EXERCISE »
A faithful, complete copy of the entries below is required, with images removed.

┌──

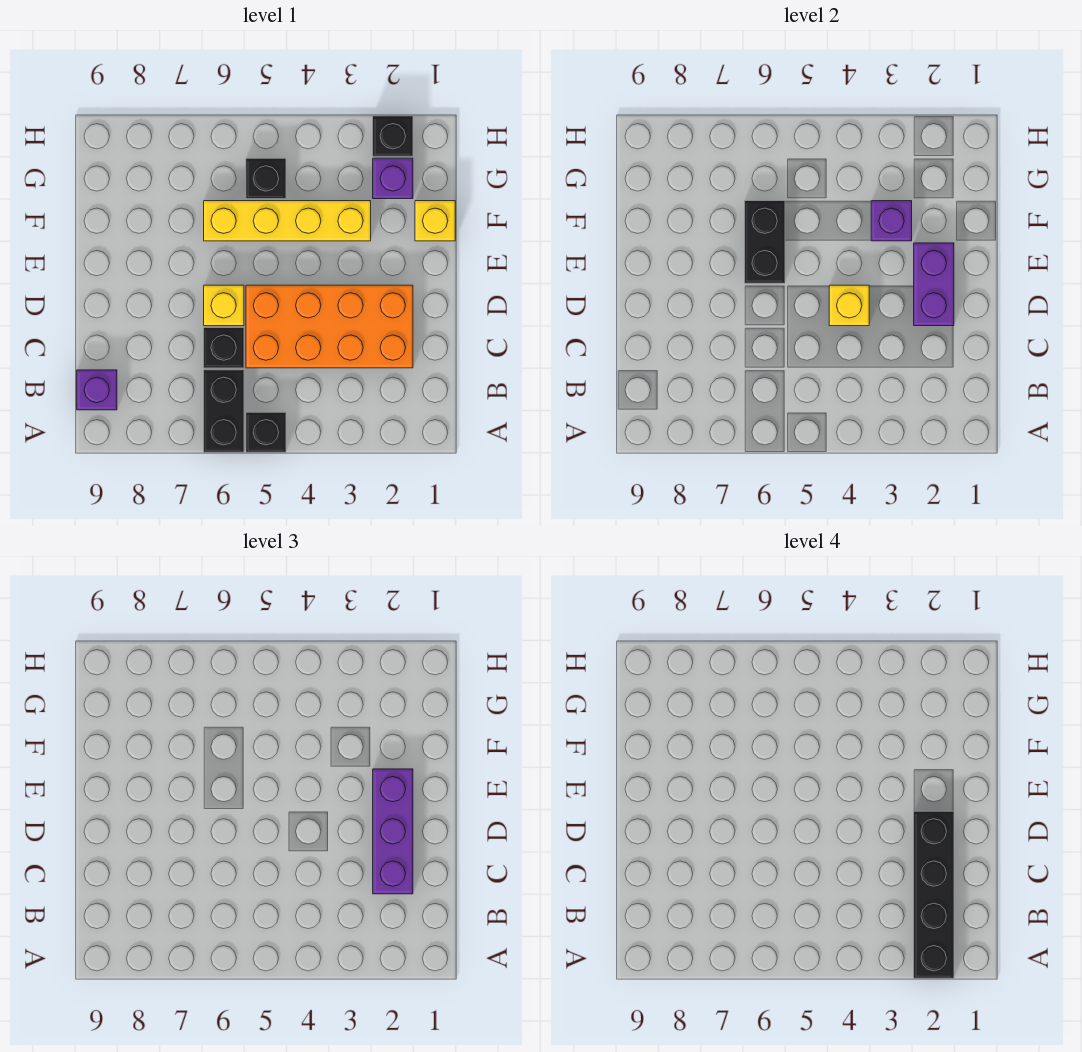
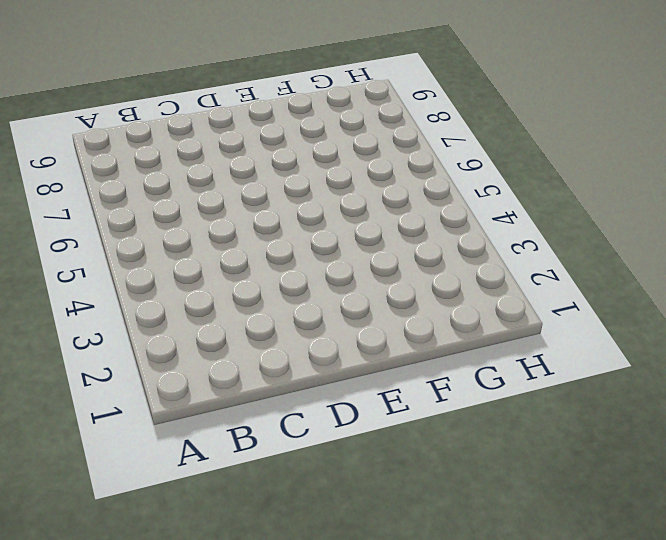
none -> black brick A5 level 1
none -> black brick A6:B6 level 1
none -> purple brick B9 level 1

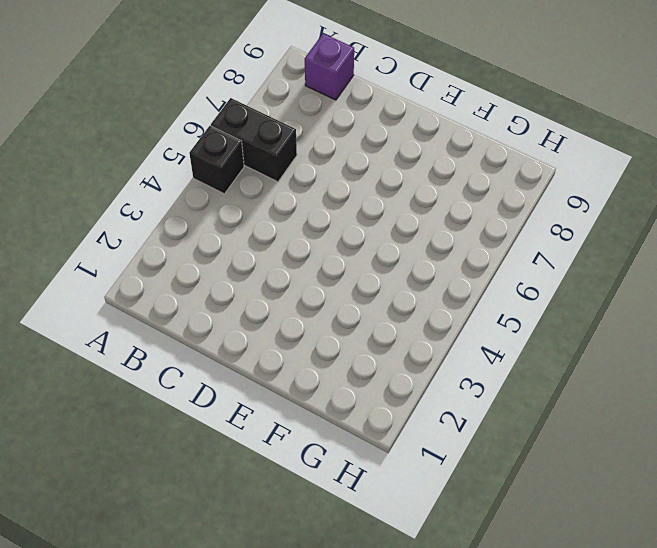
none -> orange brick C2:D5 level 1
none -> black brick C6 level 1
none -> yellow brick D6 level 1

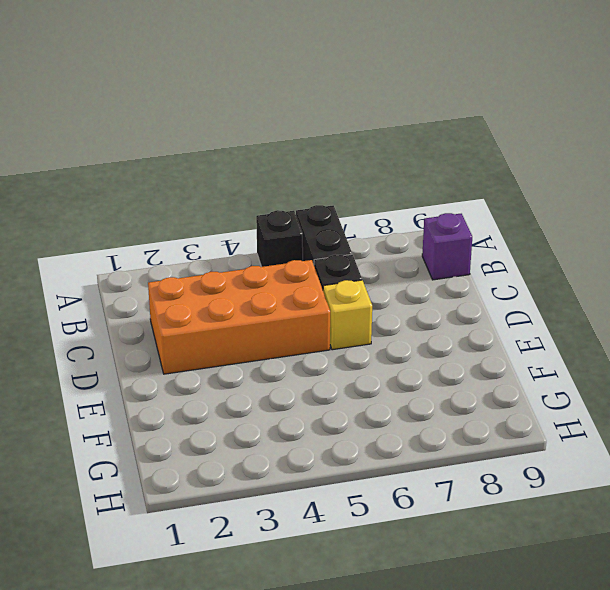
none -> yellow brick F1 level 1
none -> yellow brick F3:F6 level 1
none -> purple brick G2 level 1

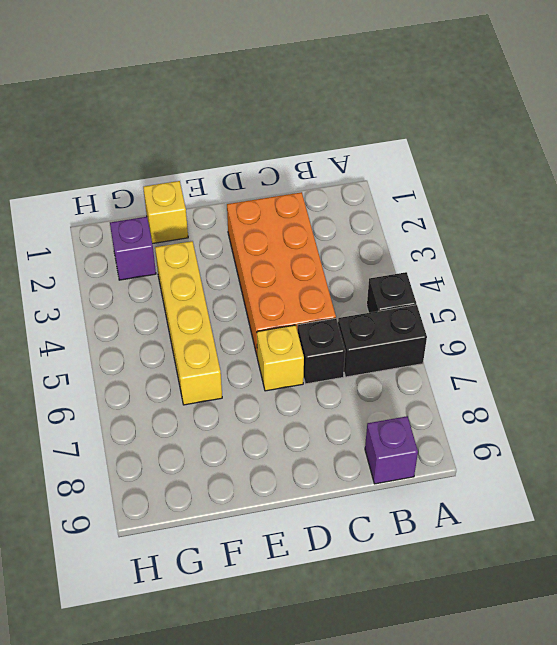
none -> black brick G5 level 1
none -> black brick H2 level 1
none -> purple brick D2:E2 level 2

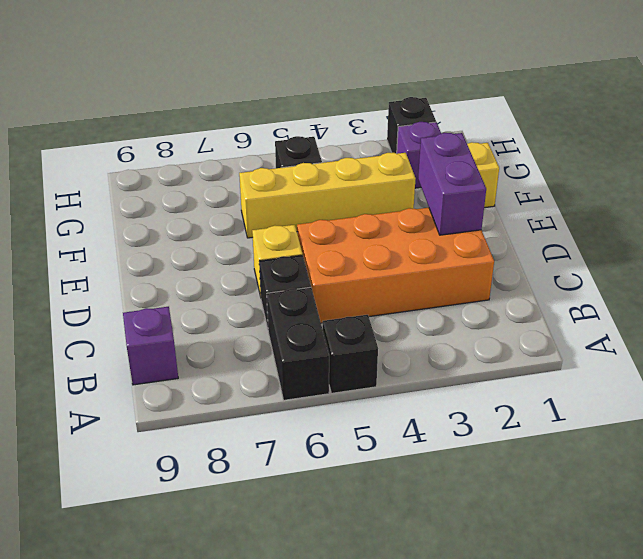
none -> yellow brick D4 level 2
none -> black brick E6:F6 level 2
none -> purple brick F3 level 2

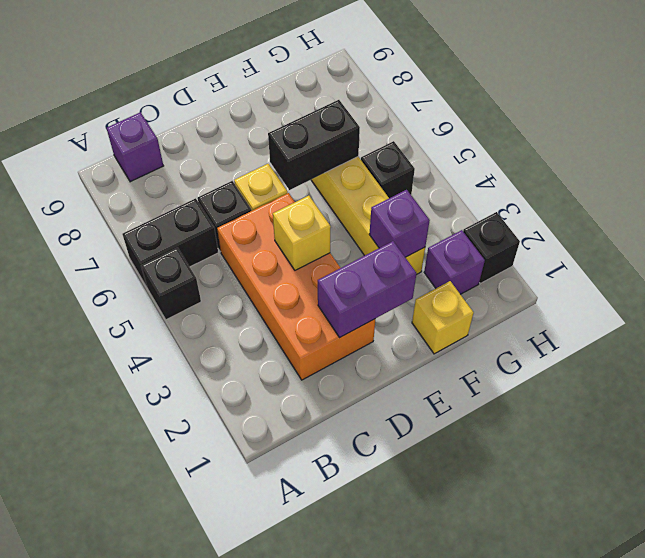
none -> purple brick C2:E2 level 3
none -> black brick A2:D2 level 4

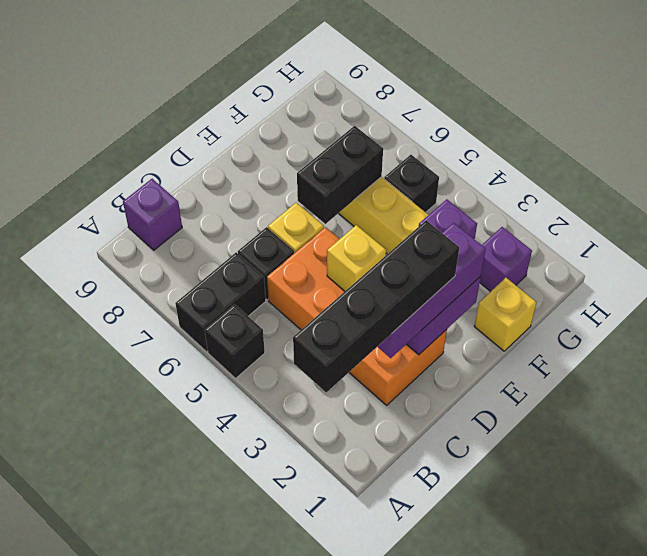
none -> black brick H2 level 1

└──

COMPLETED TASK »
none -> black brick A5 level 1
none -> black brick A6:B6 level 1
none -> purple brick B9 level 1

none -> orange brick C2:D5 level 1
none -> black brick C6 level 1
none -> yellow brick D6 level 1

none -> yellow brick F1 level 1
none -> yellow brick F3:F6 level 1
none -> purple brick G2 level 1

none -> black brick G5 level 1
none -> black brick H2 level 1
none -> purple brick D2:E2 level 2

none -> yellow brick D4 level 2
none -> black brick E6:F6 level 2
none -> purple brick F3 level 2

none -> purple brick C2:E2 level 3
none -> black brick A2:D2 level 4

none -> black brick H2 level 1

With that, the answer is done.